**What to do**
Quote every line of the data below as it stands, omitting pictures.

**Information supplied**
◇ ◇ ◇
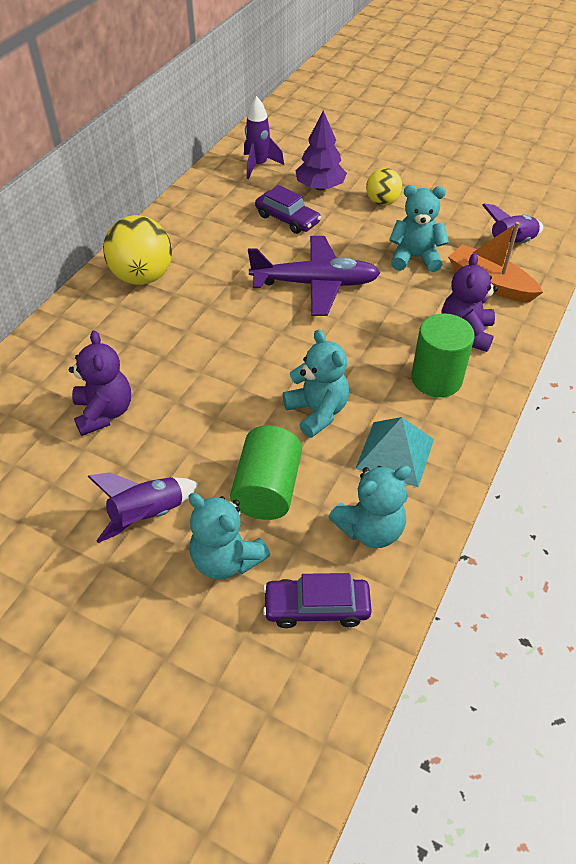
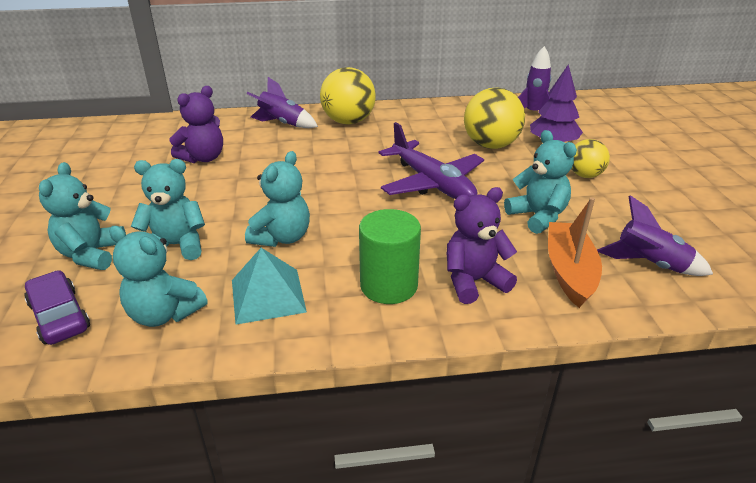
camera: 55 degrees right, 15 degrees down
(147, 515) = (118, 207): purple rocket -> purple rocket (282, 123)
(267, 489) = (176, 246): green cylinder -> turquoise teddy bear
(287, 219) = (490, 145): purple car -> yellow ball

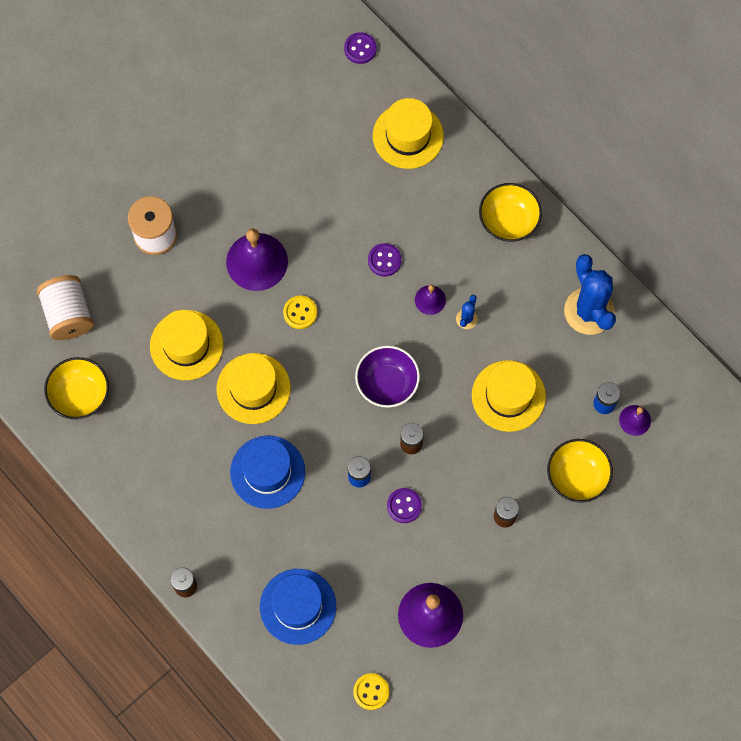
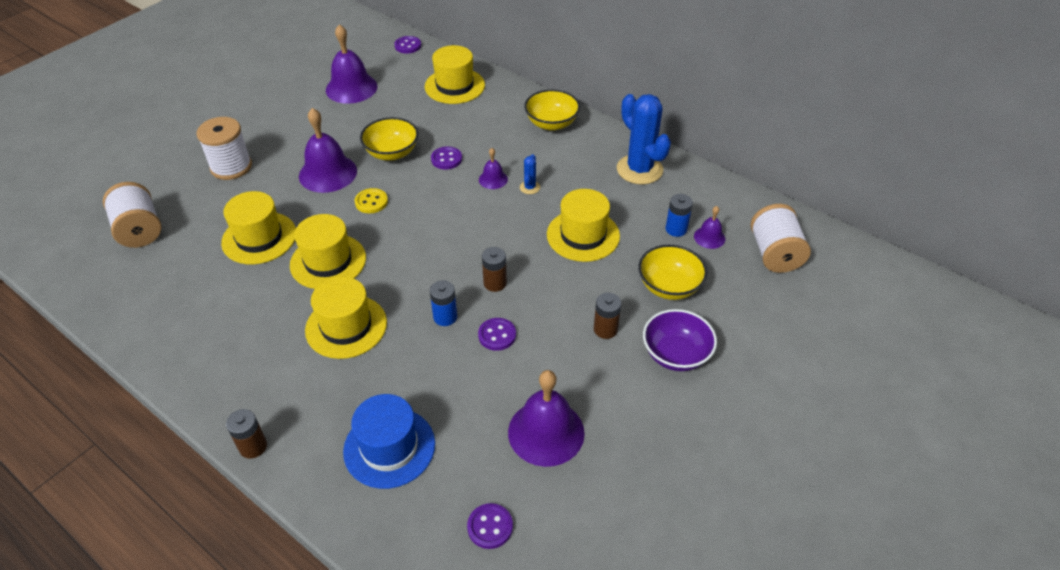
camera: 10 degrees left, 25 degrees down
(80, 395) = (144, 289): yellow bowl -> yellow bowl (392, 153)
(267, 472) = (346, 326): blue hat -> yellow hat
(288, 120) = (351, 88): none -> purple bell
(371, 692) = (490, 527): yellow button -> purple button
(387, 383) = (462, 241): purple bowl -> purple bowl (675, 354)
(693, 453) = (774, 254): none -> white spool

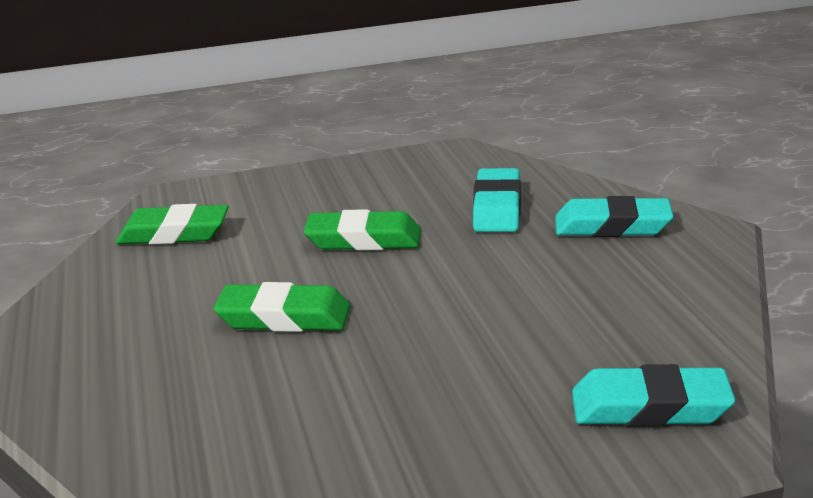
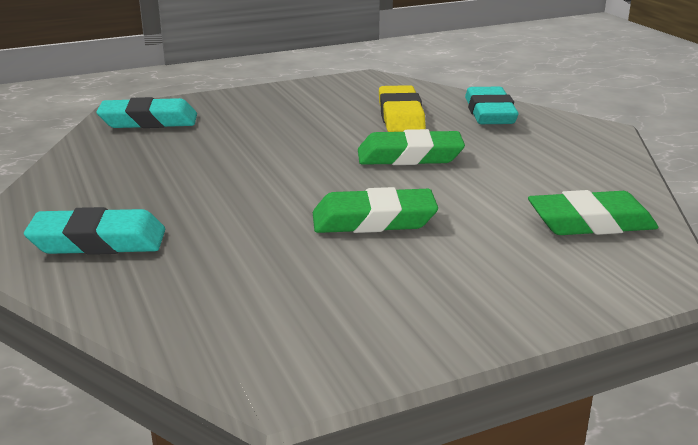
camera: 170 degrees right, 0 degrees up
(247, 402) = (400, 116): none -> yellow eraser
(497, 208) = (225, 263): turquoise eraser -> turquoise eraser (489, 113)

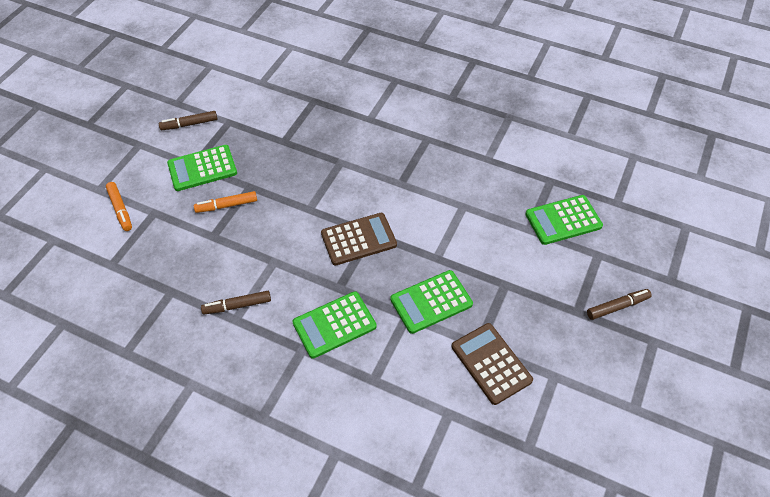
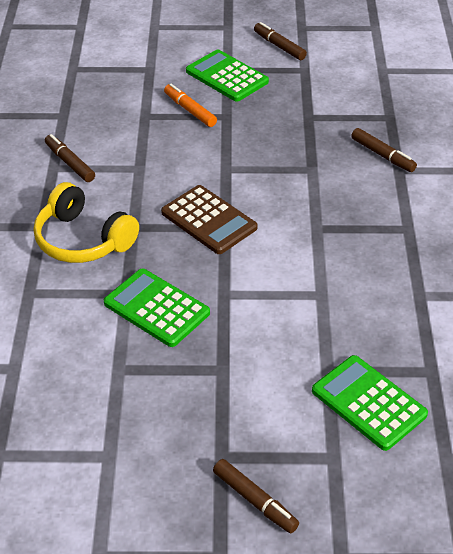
camera: 65 degrees right, 10 degrees down
(120, 209) = (139, 48): orange marker -> none
(334, 325) = (83, 240): green calculator -> yellow headphones
(350, 120) = (382, 155): none -> brown marker
(491, 363) = (97, 388): brown calculator -> none

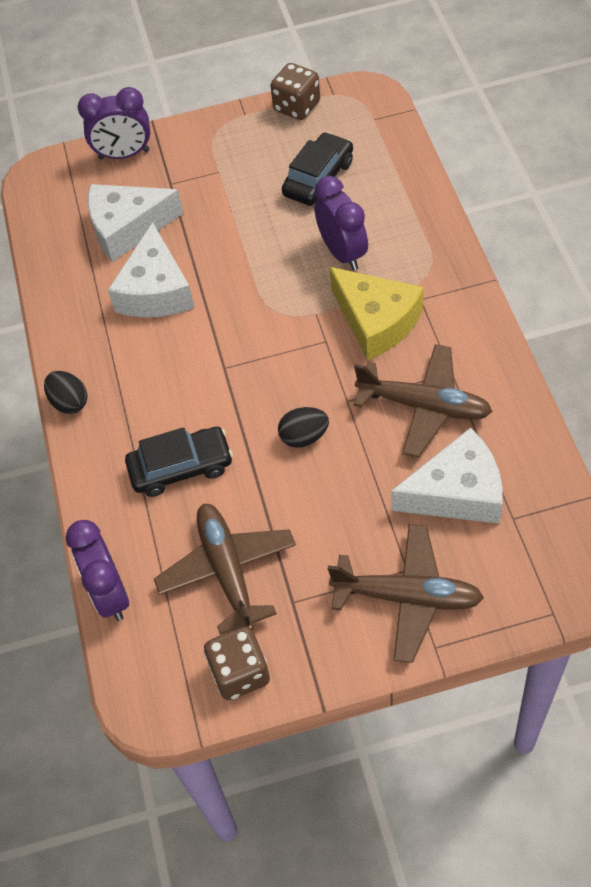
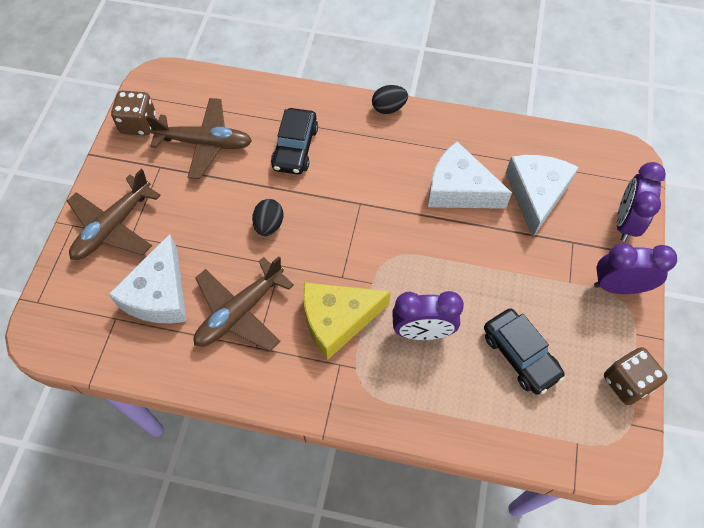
camera: 110 degrees right, 5 degrees up
(110, 594) = (234, 83): purple clock -> purple clock (618, 286)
◇ ◇ ◇
**Output of the exercise**
camera: 55 degrees right, 15 degrees down
(147, 515) = (118, 207): purple rocket -> purple rocket (282, 123)
(267, 489) = (176, 246): green cylinder -> turquoise teddy bear
(287, 219) = (490, 145): purple car -> yellow ball

camera: 10 degrees left, 25 degrees down
(80, 395) = (144, 289): yellow bowl -> yellow bowl (392, 153)
(267, 472) = (346, 326): blue hat -> yellow hat
(288, 120) = (351, 88): none -> purple bell
(371, 692) = (490, 527): yellow button -> purple button
(387, 383) = (462, 241): purple bowl -> purple bowl (675, 354)
(693, 453) = (774, 254): none -> white spool

camera: 170 degrees right, 0 degrees up
(247, 402) = (400, 116): none -> yellow eraser
(497, 208) = (225, 263): turquoise eraser -> turquoise eraser (489, 113)

camera: 65 degrees right, 10 degrees down
(120, 209) = (139, 48): orange marker -> none
(334, 325) = (83, 240): green calculator -> yellow headphones
(350, 120) = (382, 155): none -> brown marker
(491, 363) = (97, 388): brown calculator -> none

camera: 110 degrees right, 5 degrees up
(110, 594) = (234, 83): purple clock -> purple clock (618, 286)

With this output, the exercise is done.